» WHAT THE TASK REQUIRES:
Take the line that contains "(508, 185) = (167, 401): pink" as the first line and the last line of the records as the end. Please set down everything in that range exactly.
+===+
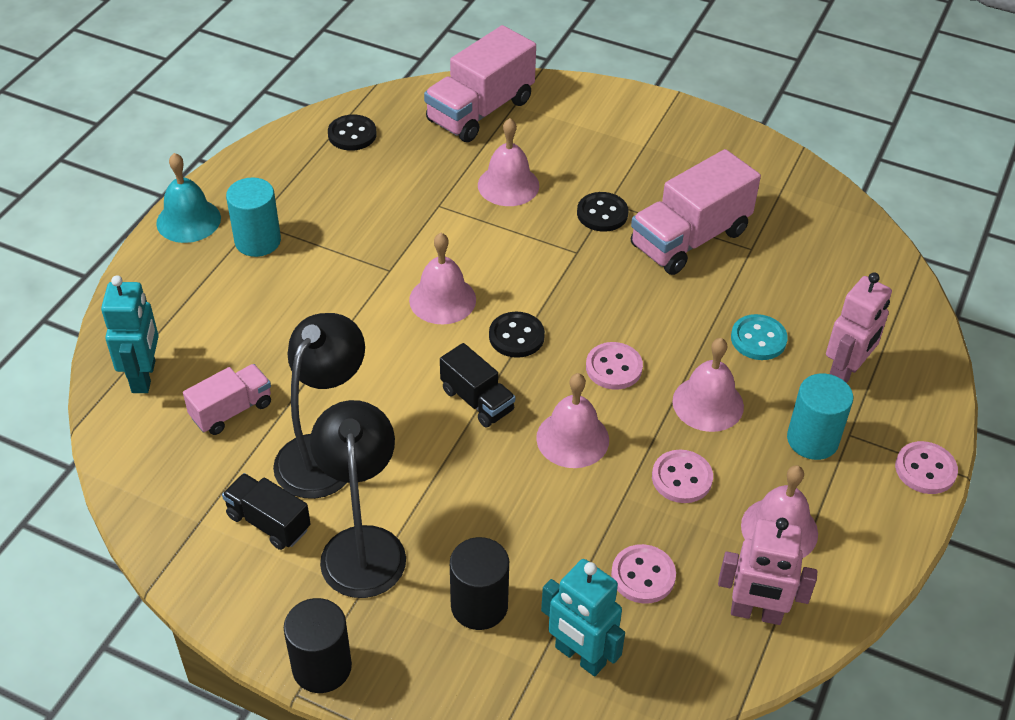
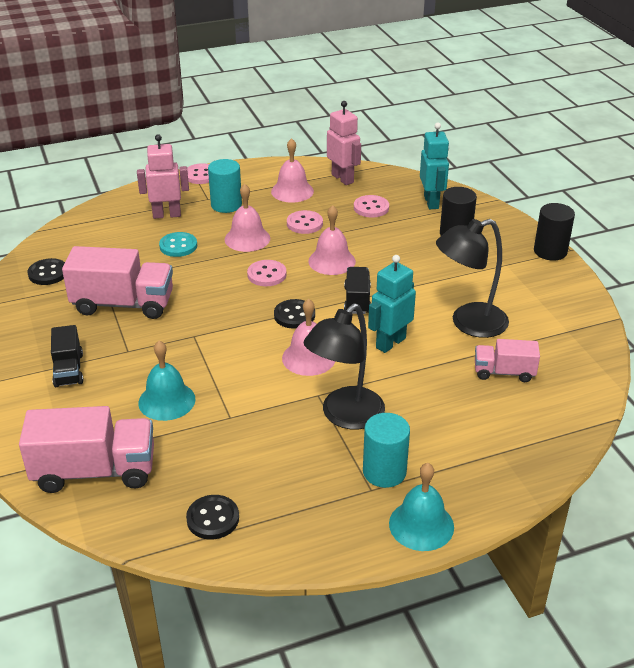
camera: 135 degrees left, 10 degrees down
(144, 377) = (546, 423): turquoise robot -> turquoise robot (390, 343)
(268, 522) = (529, 311): black truck -> black truck (68, 370)
(362, 545) = (488, 278): black lamp -> black lamp (345, 416)
(508, 185) = (167, 401): pink bell -> turquoise bell
(602, 214) = (143, 346): black button -> black button (48, 273)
+===+
» RESPONSE:
(508, 185) = (167, 401): pink bell -> turquoise bell
(602, 214) = (143, 346): black button -> black button (48, 273)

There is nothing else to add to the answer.